*** Opening of ENTRIES SUPPLIED ***

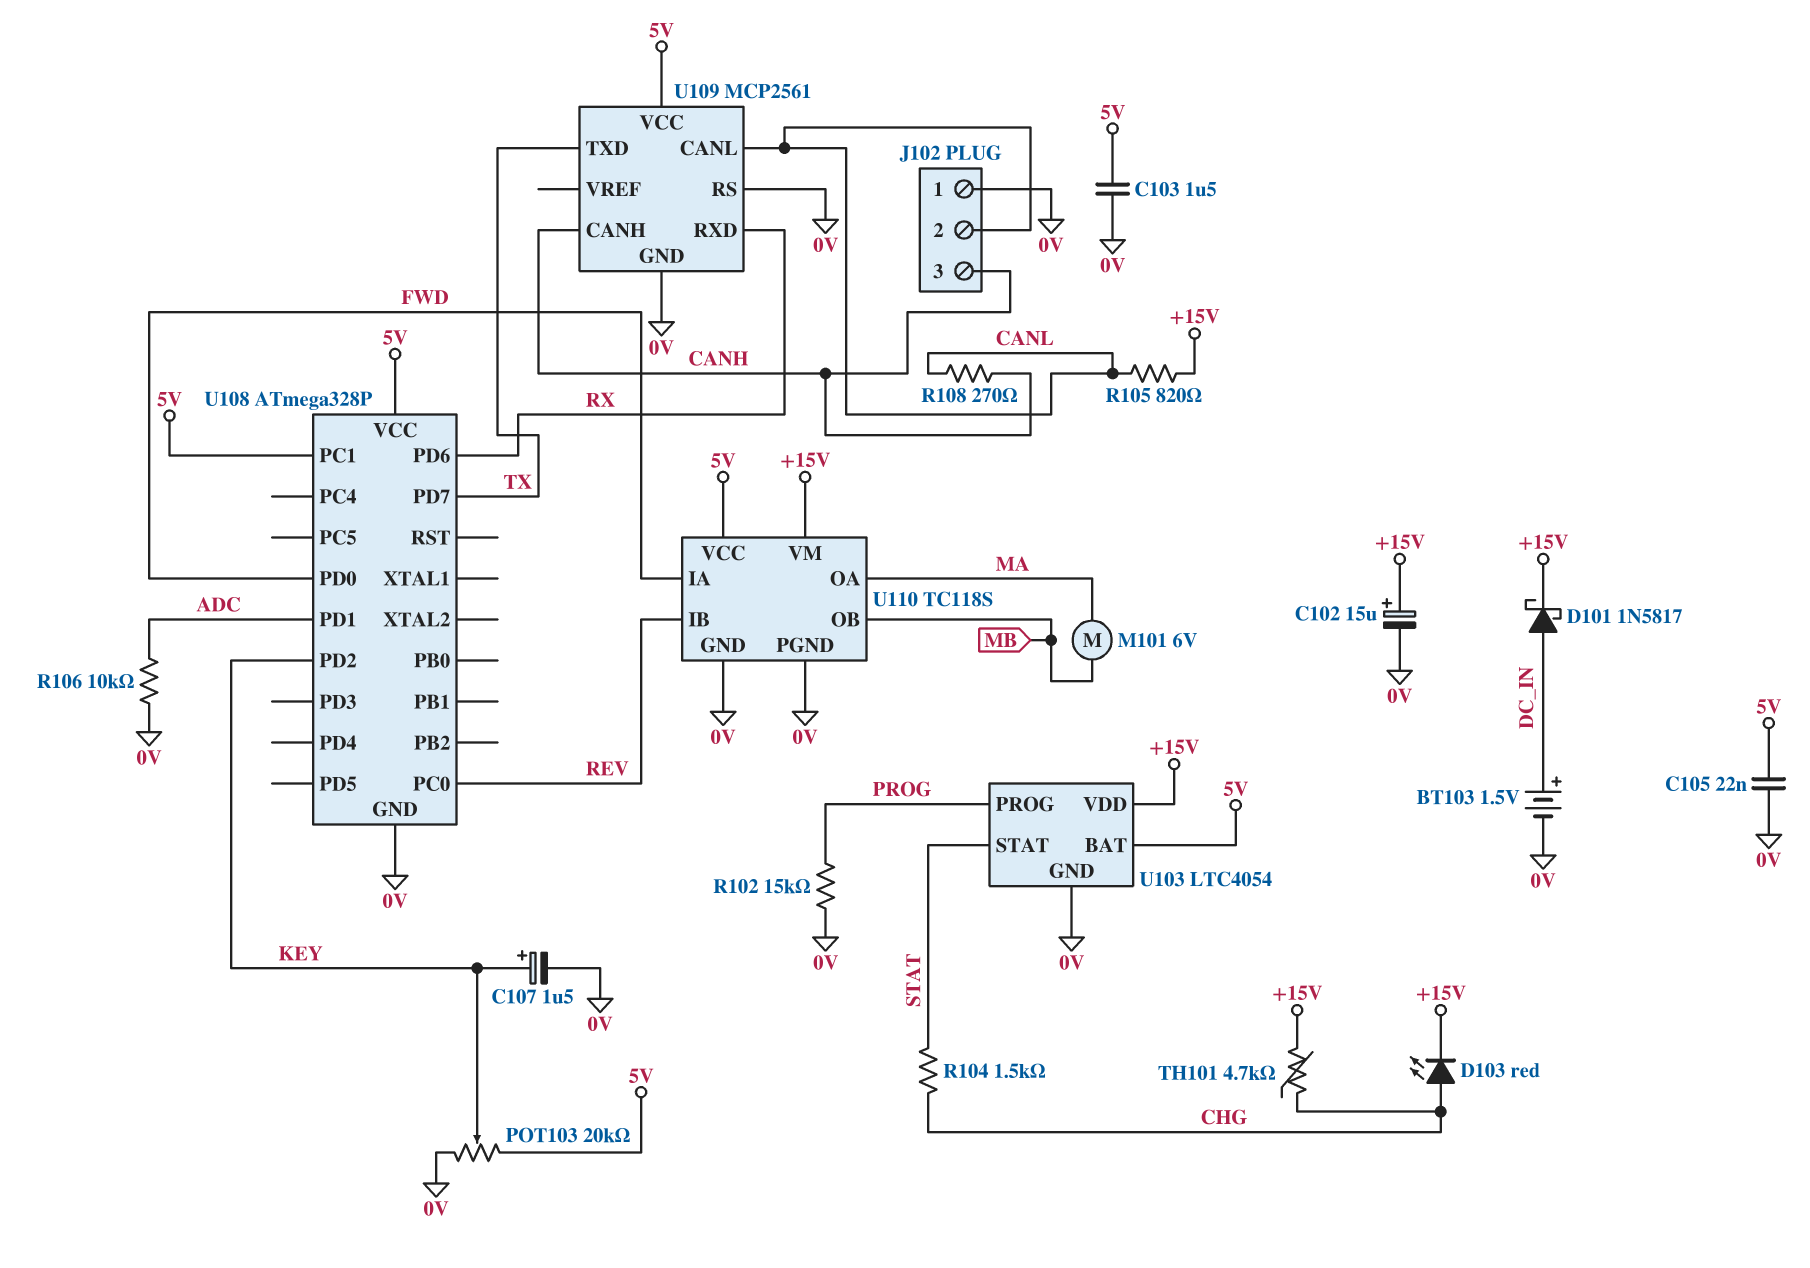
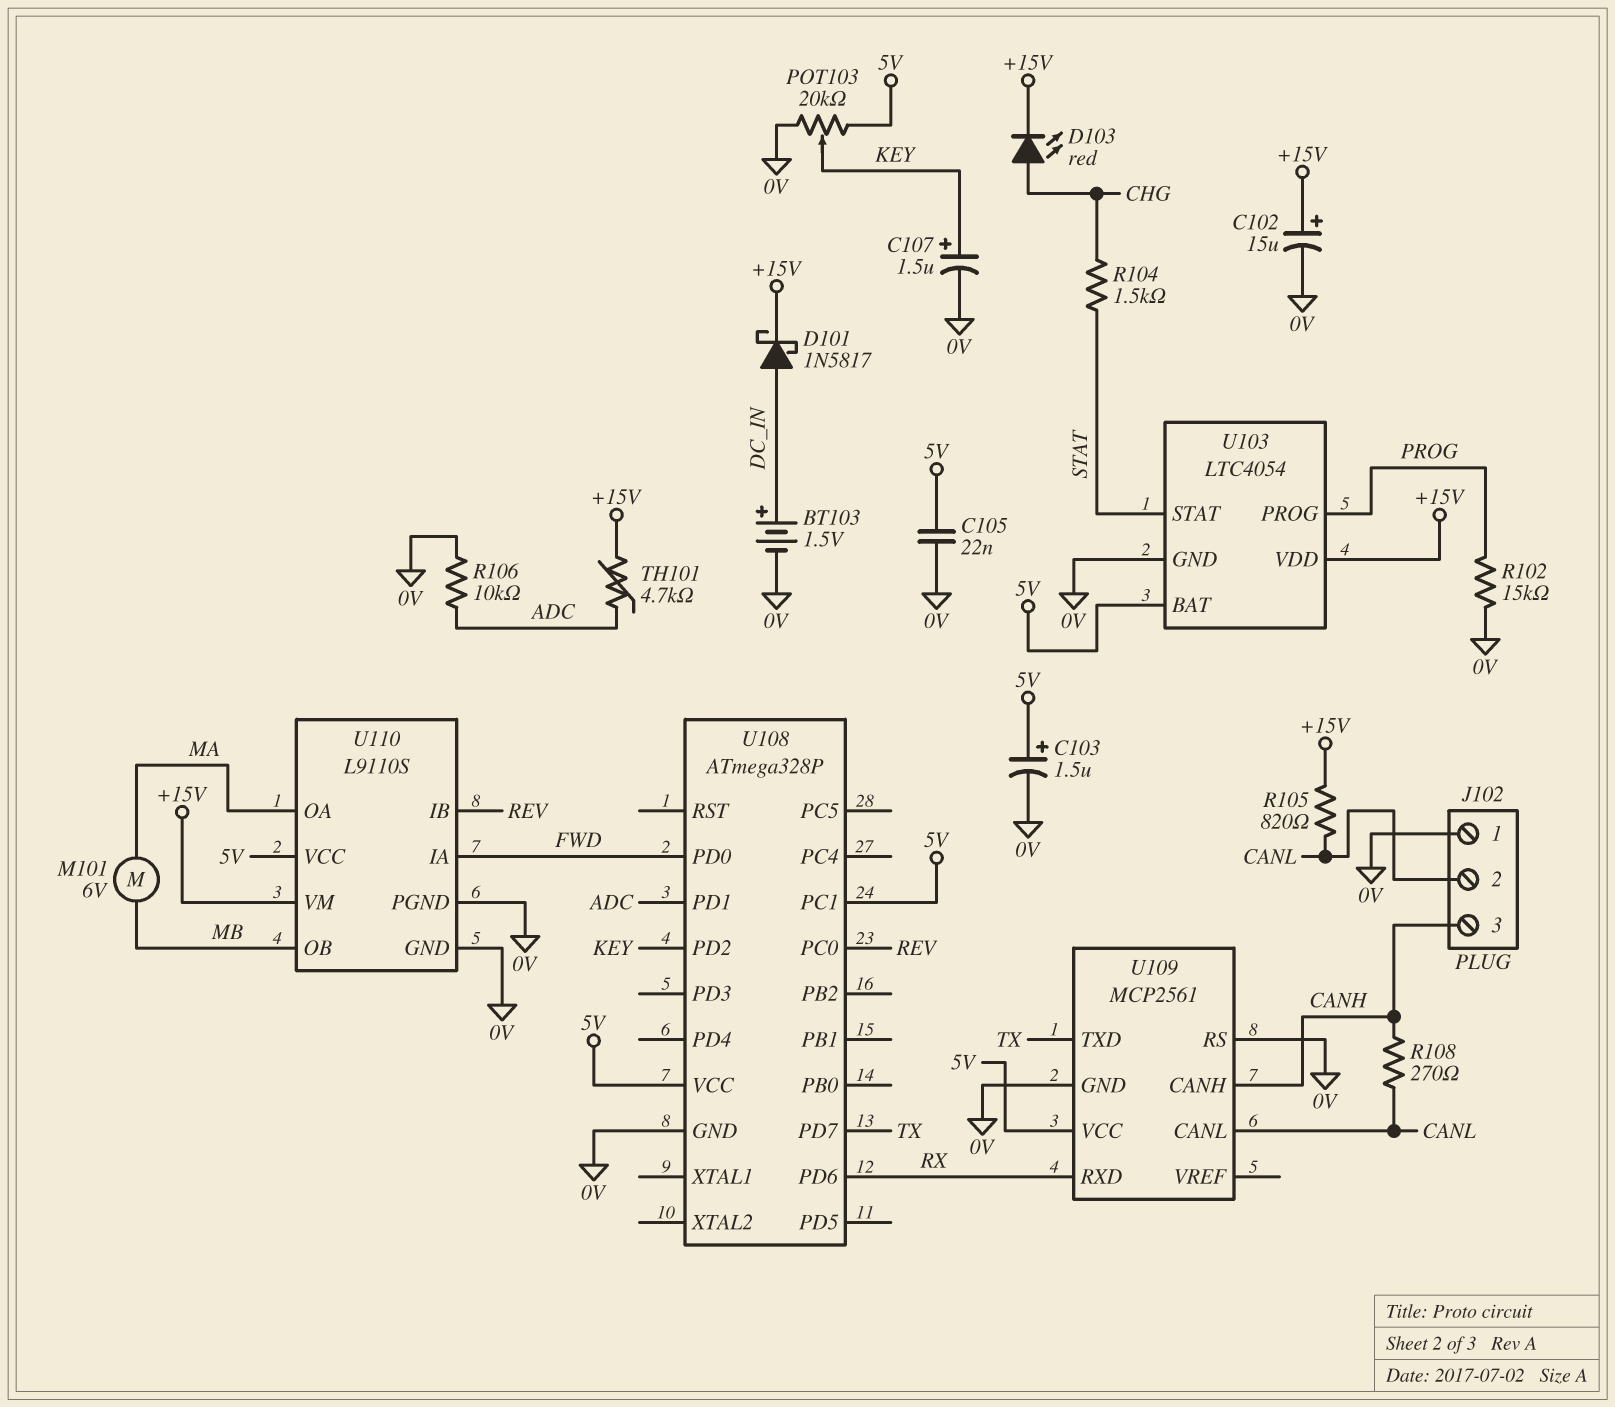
C103: 1.5uF (0V, 5V) -> 1.5uF (plus 5V, minus 0V)
TH101: 4.7k (+15V, CHG) -> 4.7k (+15V, ADC)
U110: TC118S -> L9110S

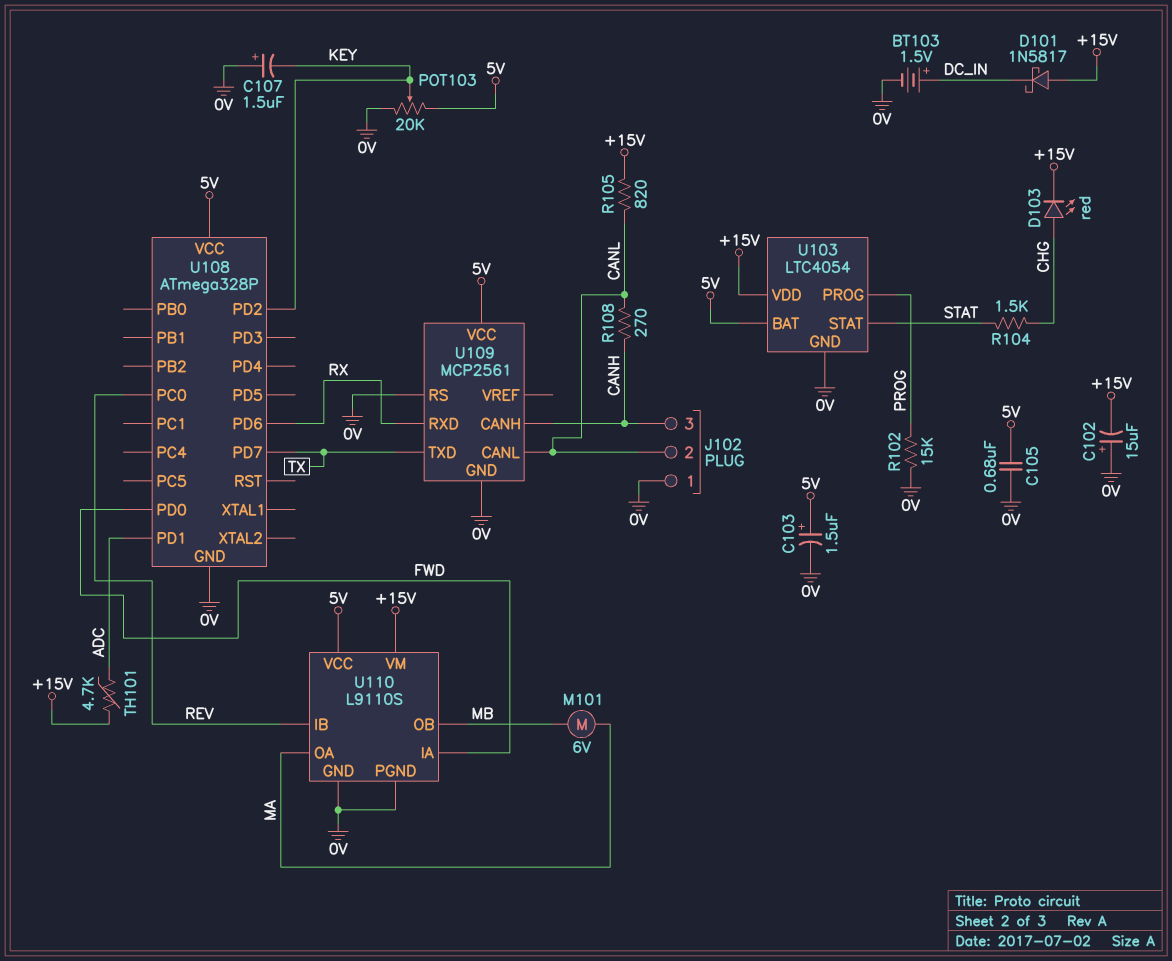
C102: 15uF (plus +15V, minus 0V) -> 15uF (plus 0V, minus +15V)
C105: 22nF (0V, 5V) -> 680nF (0V, 5V)
C107: 1.5uF (plus KEY, minus 0V) -> 1.5uF (plus 0V, minus KEY)
D101: schottky 1N5817 (A DC_IN, K +15V) -> schottky 1N5817 (A +15V, K DC_IN)
R106: 10k (0V, ADC) -> none
U108 pin PC1: 5V -> none

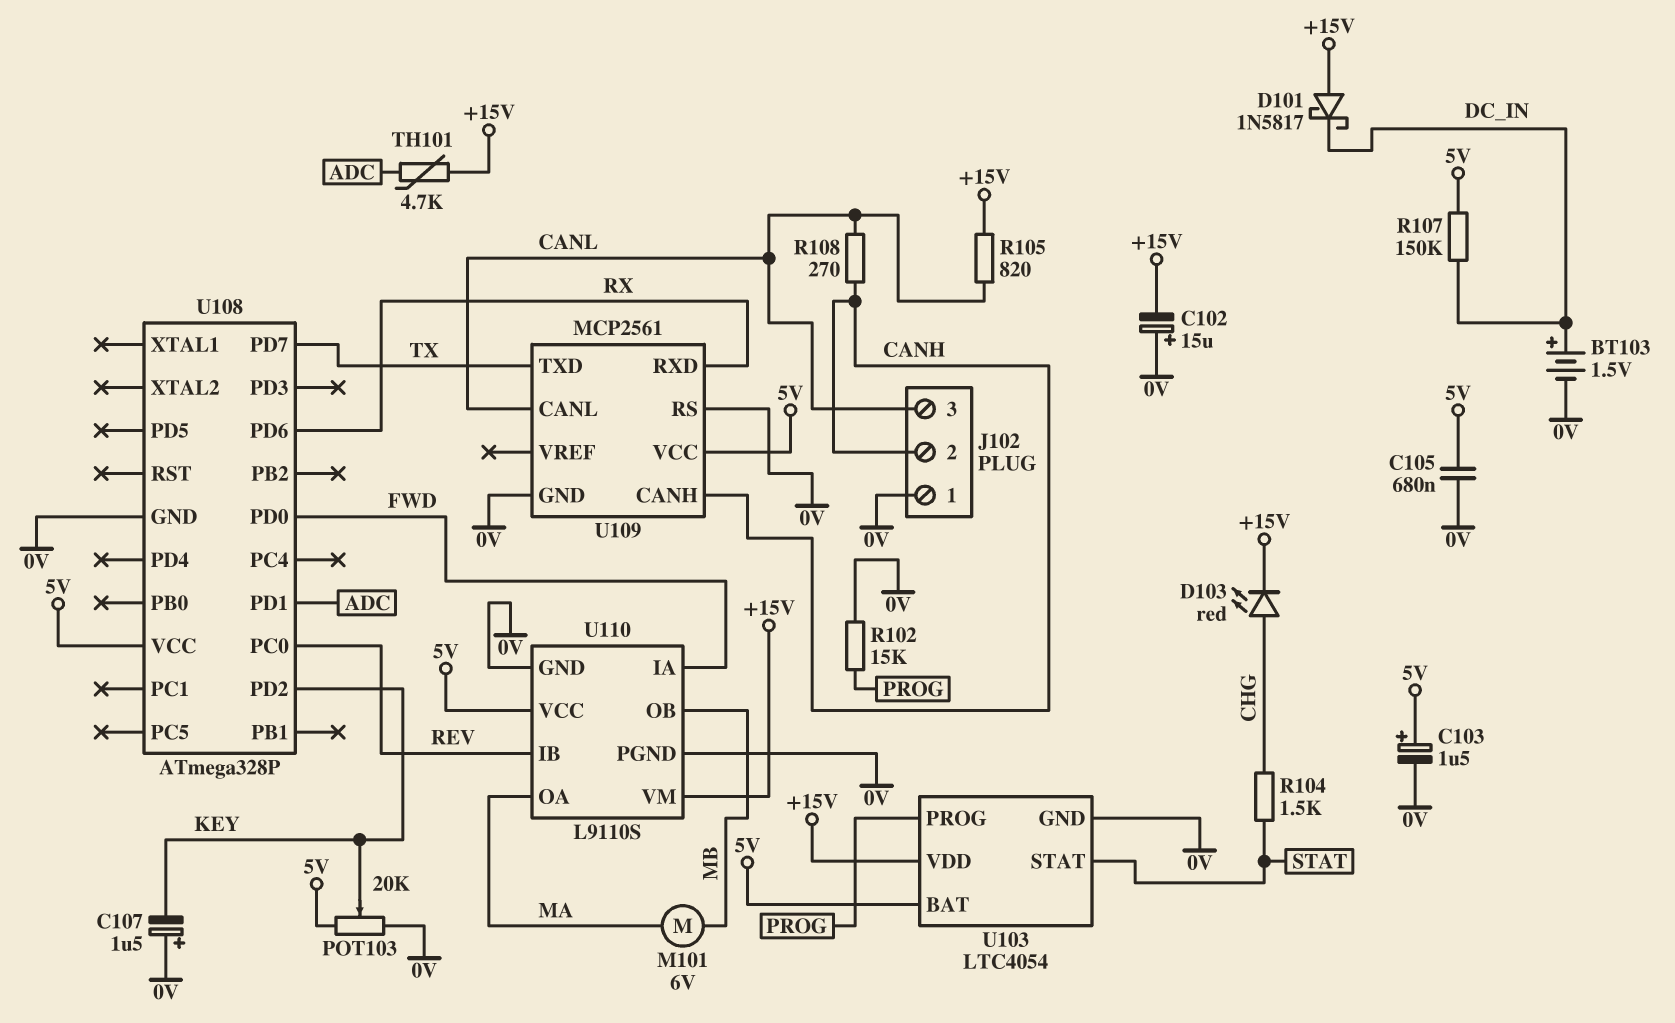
J102 pin 2: CANL -> CANH
J102 pin 3: CANH -> CANL
R107: none -> 150k (5V, DC_IN)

*** Close of ENTRIES SUPPLIED ***

WORK ITEM: From the entries above, output every line exactly and omit any image.

RESPONSE TO THIS TASK:
C103: 1.5uF (0V, 5V) -> 1.5uF (plus 5V, minus 0V)
TH101: 4.7k (+15V, CHG) -> 4.7k (+15V, ADC)
U110: TC118S -> L9110S

C102: 15uF (plus +15V, minus 0V) -> 15uF (plus 0V, minus +15V)
C105: 22nF (0V, 5V) -> 680nF (0V, 5V)
C107: 1.5uF (plus KEY, minus 0V) -> 1.5uF (plus 0V, minus KEY)
D101: schottky 1N5817 (A DC_IN, K +15V) -> schottky 1N5817 (A +15V, K DC_IN)
R106: 10k (0V, ADC) -> none
U108 pin PC1: 5V -> none

J102 pin 2: CANL -> CANH
J102 pin 3: CANH -> CANL
R107: none -> 150k (5V, DC_IN)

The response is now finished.